**DATASET ENTRIES**
....

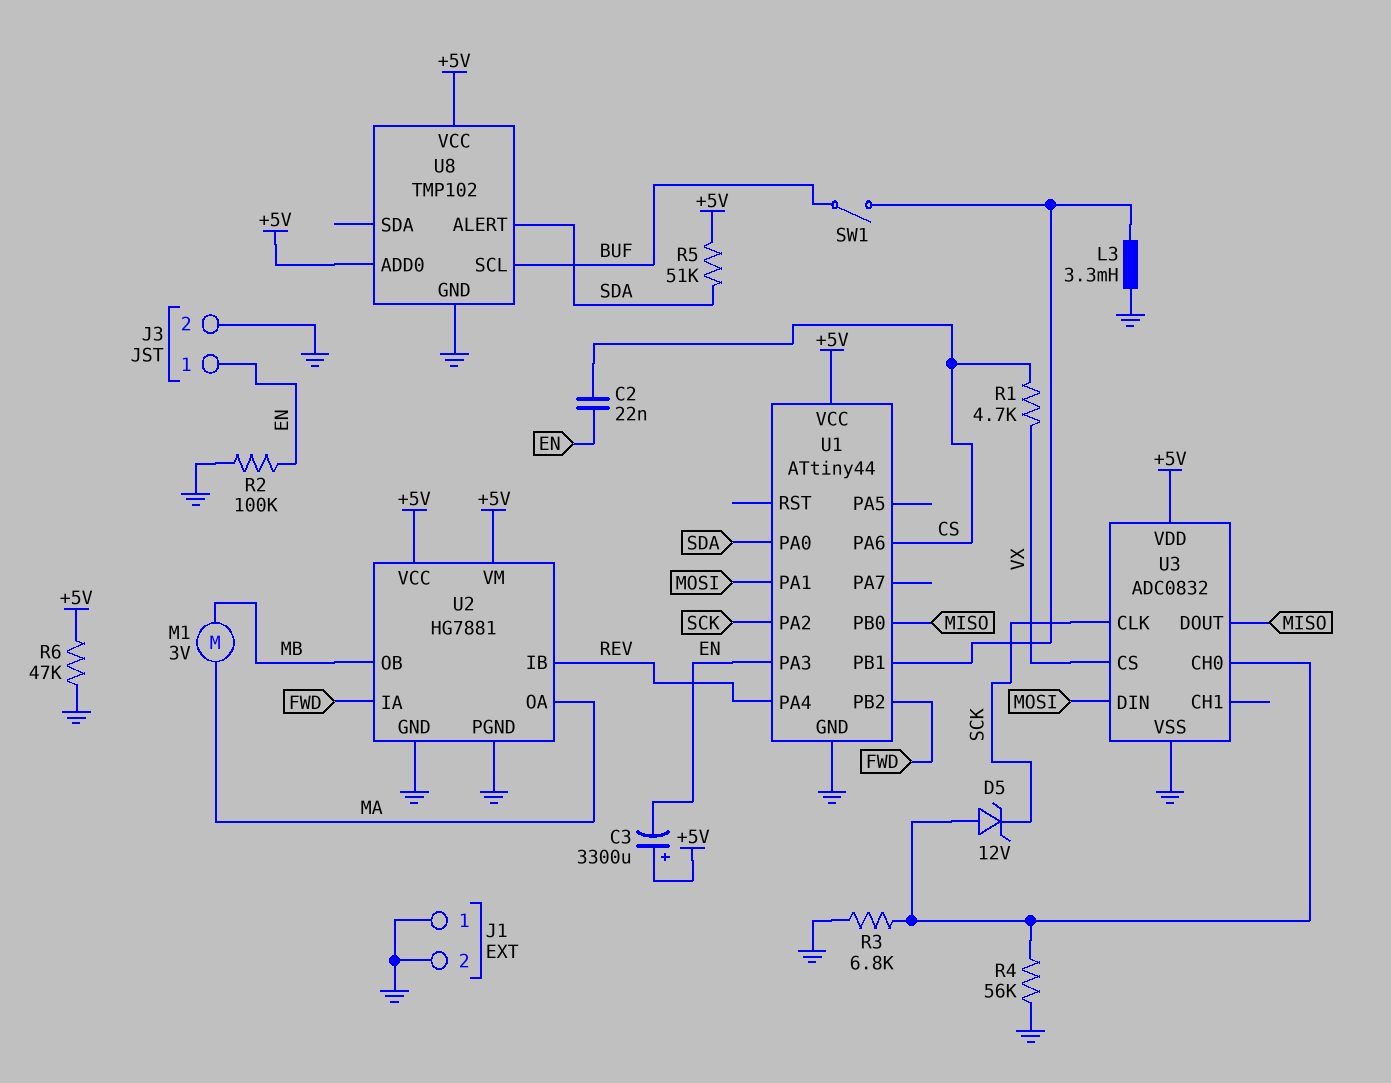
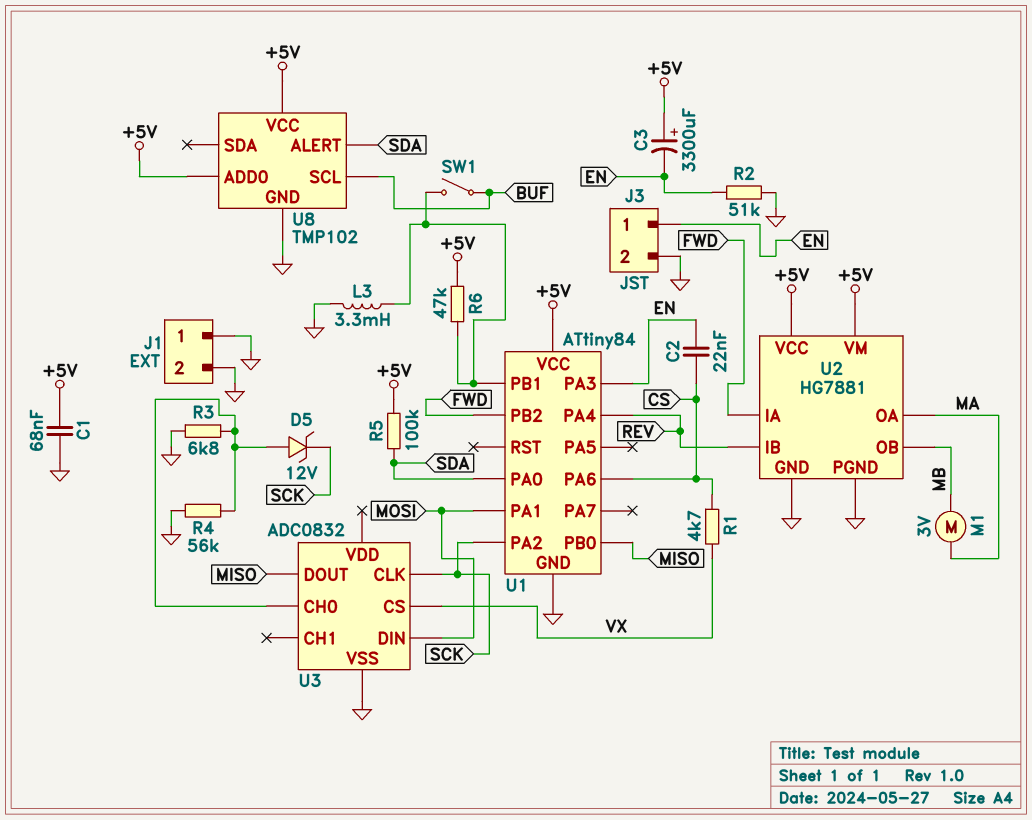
C1: none -> 68nF (+5V, GND)
R2: 100k (EN, GND) -> 51k (EN, GND)
R5: 51k (+5V, SDA) -> 100k (+5V, SDA)
R6: 47k (+5V, GND) -> 47k (+5V, U1/PB1)
U1: ATtiny44 -> ATtiny84
U3 pin VDD: +5V -> none

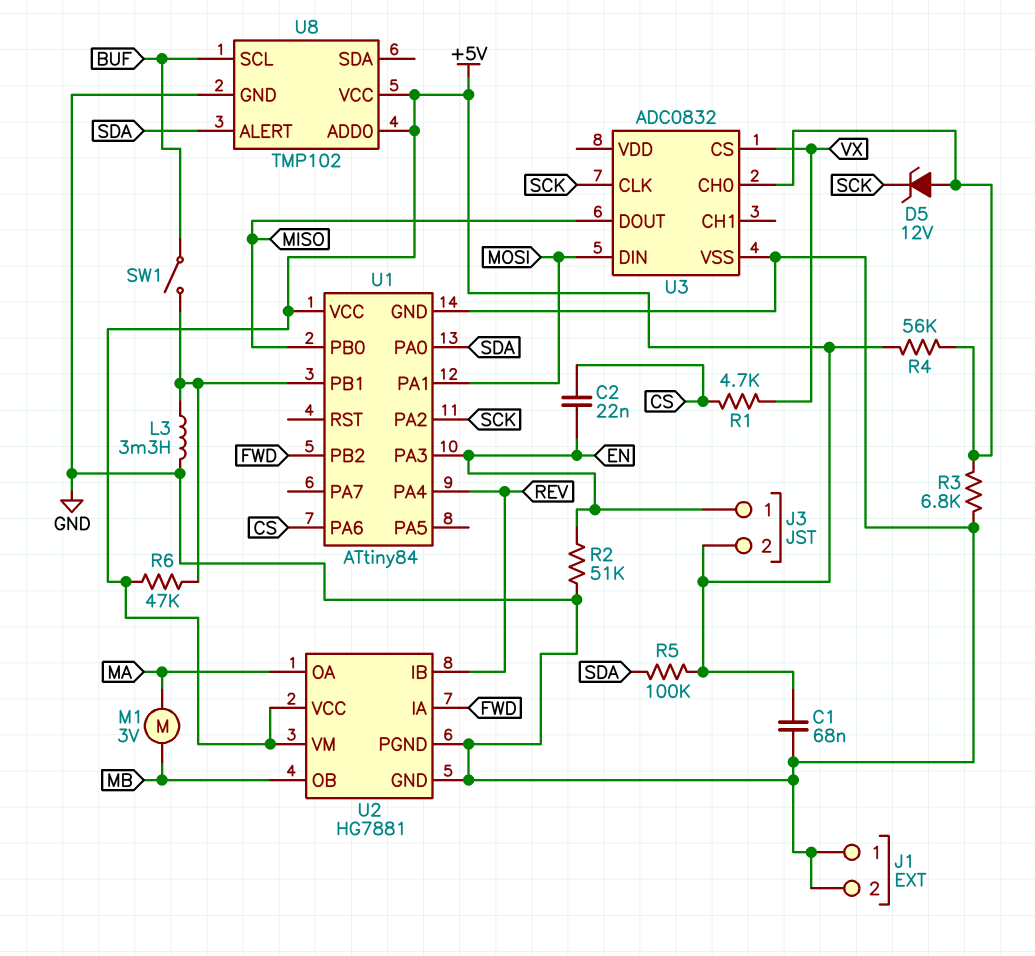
C3: 3300uF (plus +5V, minus EN) -> none
J3 pin 2: GND -> +5V
R4: 56k (GND, U3/CH0) -> 56k (+5V, U3/CH0)

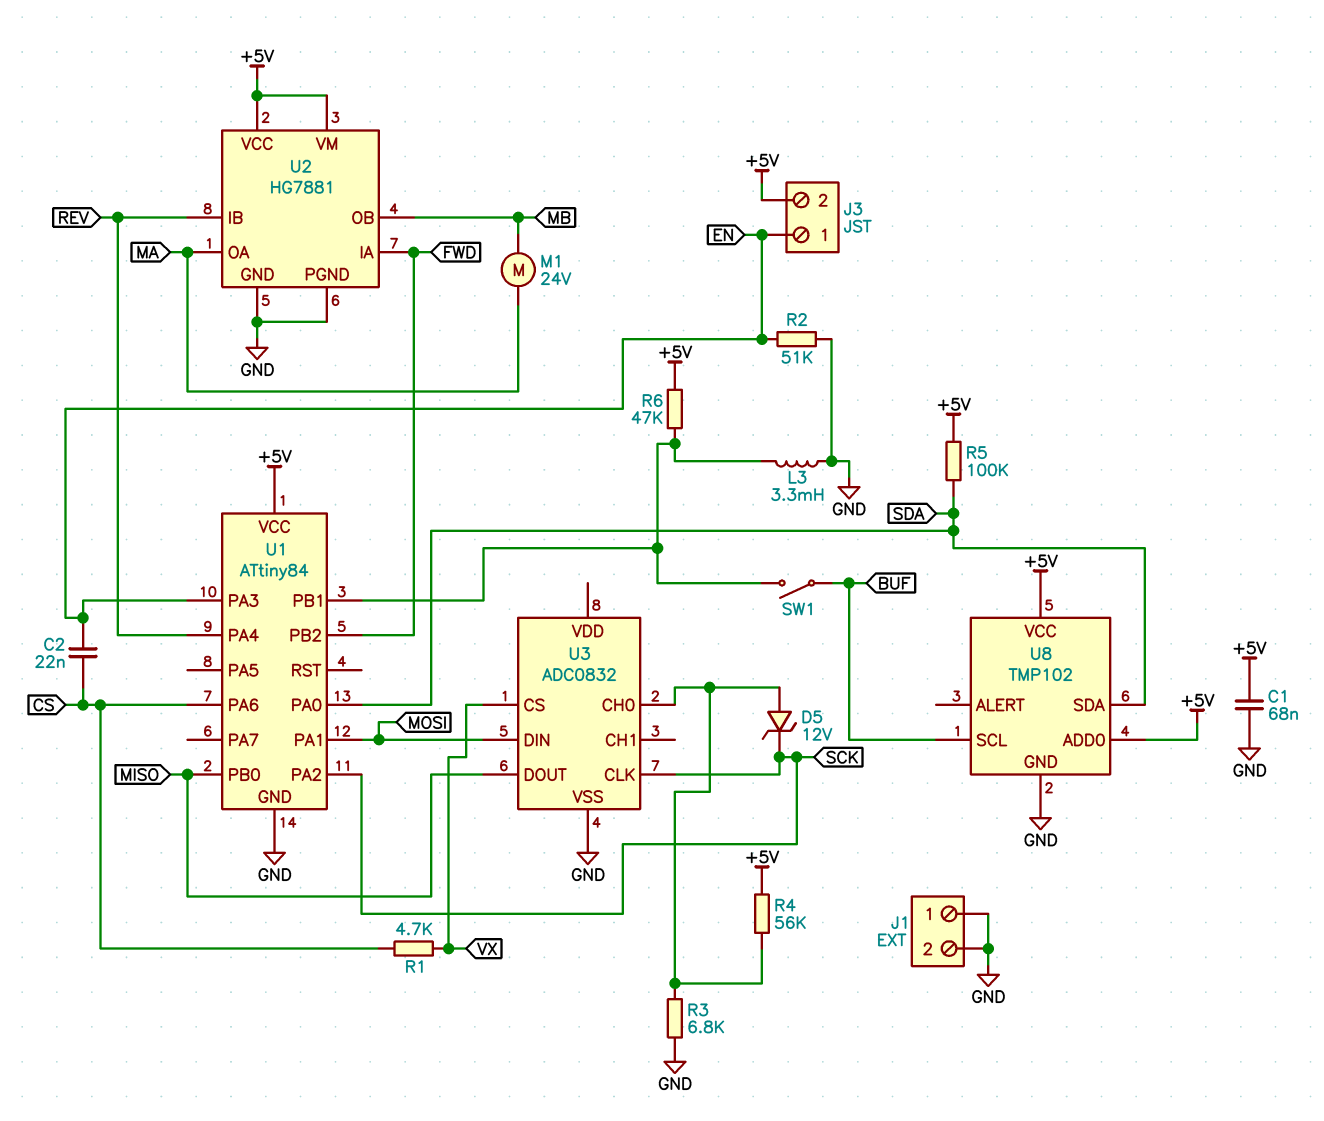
M1: motor 3V (MA, MB) -> motor 24V (MA, MB)
U8 pin ALERT: SDA -> none
U8 pin SDA: none -> SDA

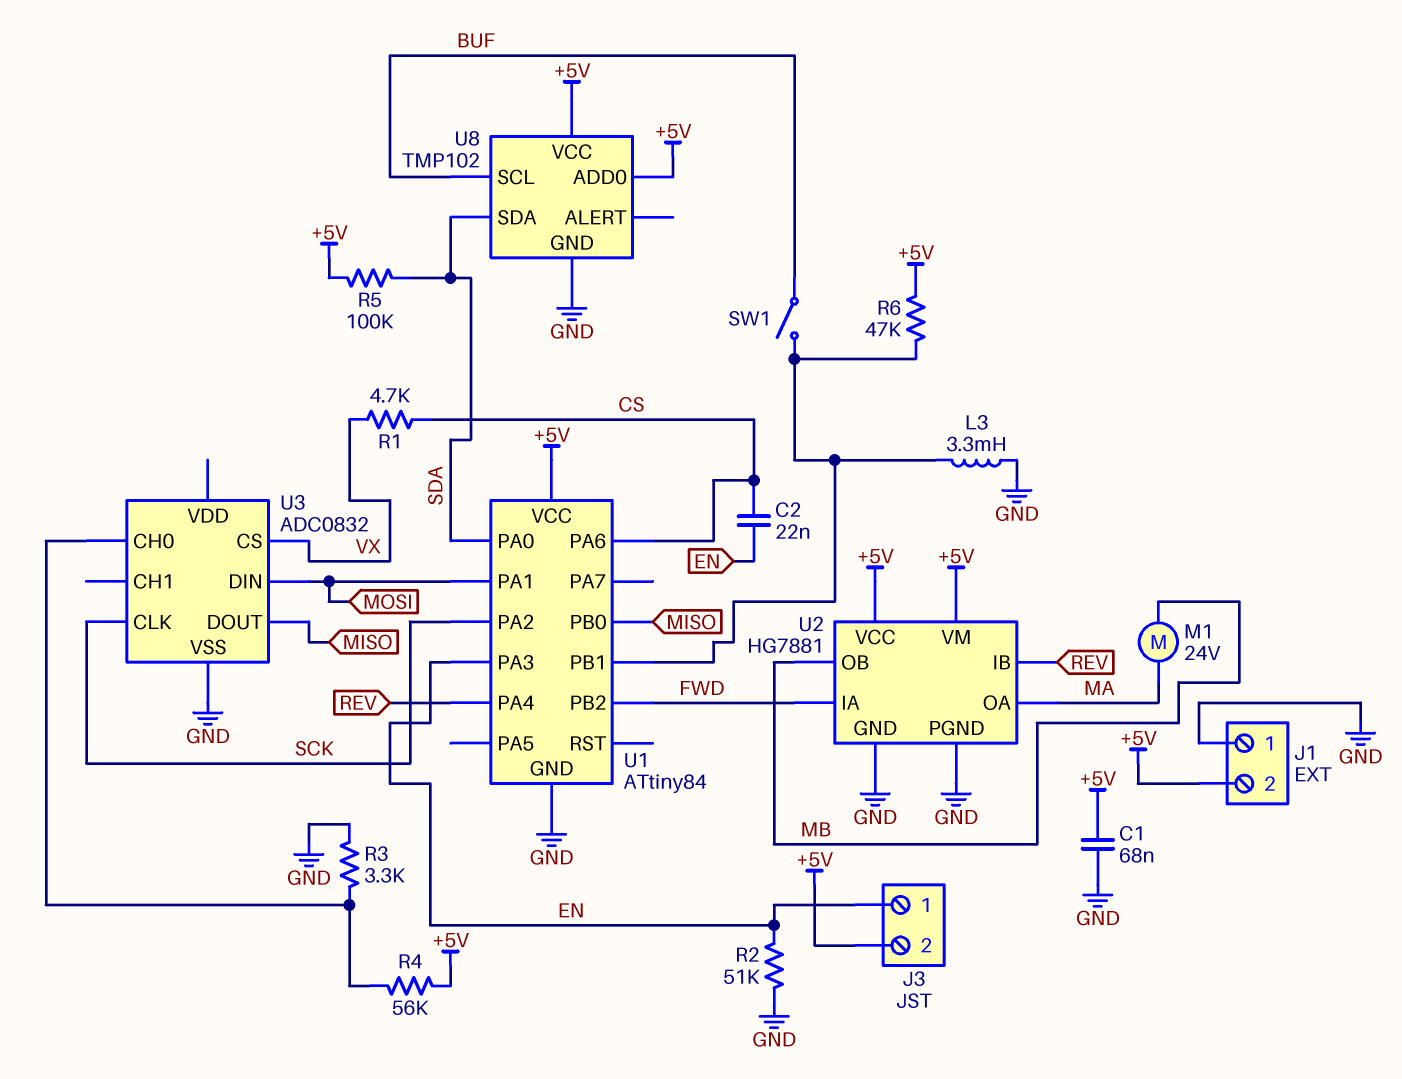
D5: zener 12V (A U3/CH0, K SCK) -> none
J1 pin 2: GND -> +5V
R3: 6.8k (GND, U3/CH0) -> 3.3k (GND, U3/CH0)

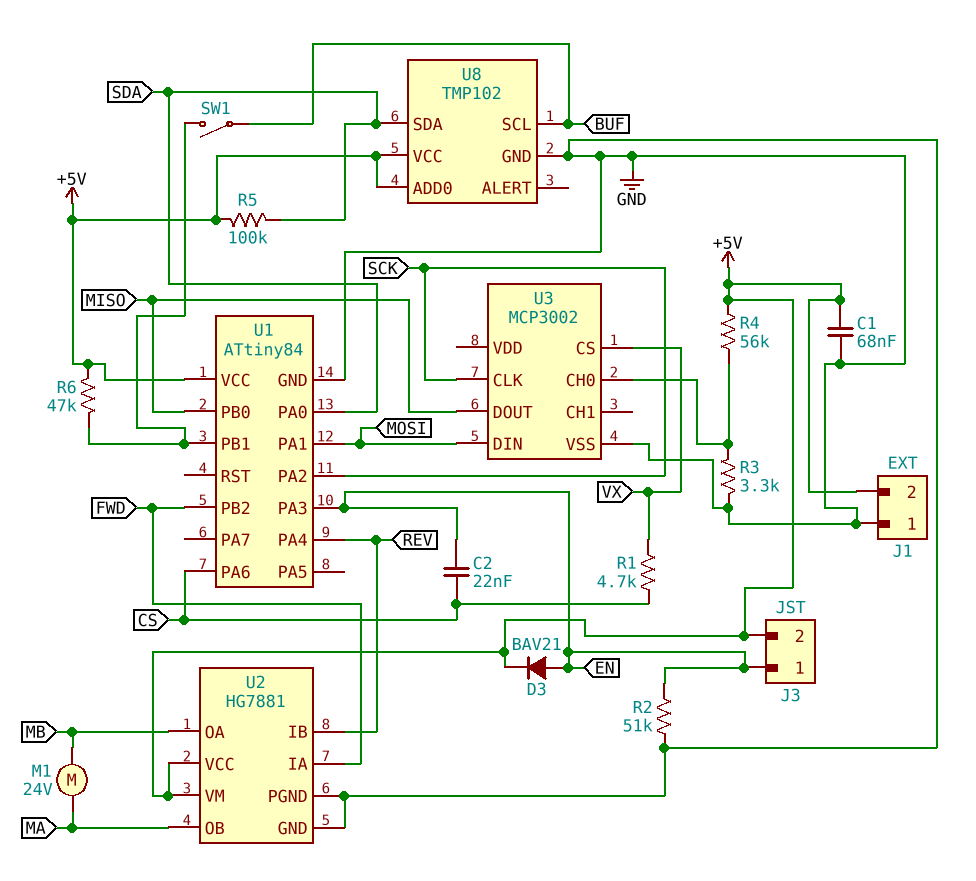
D3: none -> diode BAV21 (A EN, K +5V)
L3: 3.3mH (GND, U1/PB1) -> none
U2 pin OA: MA -> MB
U2 pin OB: MB -> MA
U3: ADC0832 -> MCP3002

....

**WHAT TO PRODUCE**
Exactly how many lines of the records hold "none"? Give the number without any words.

**RESPONSE AREA**
8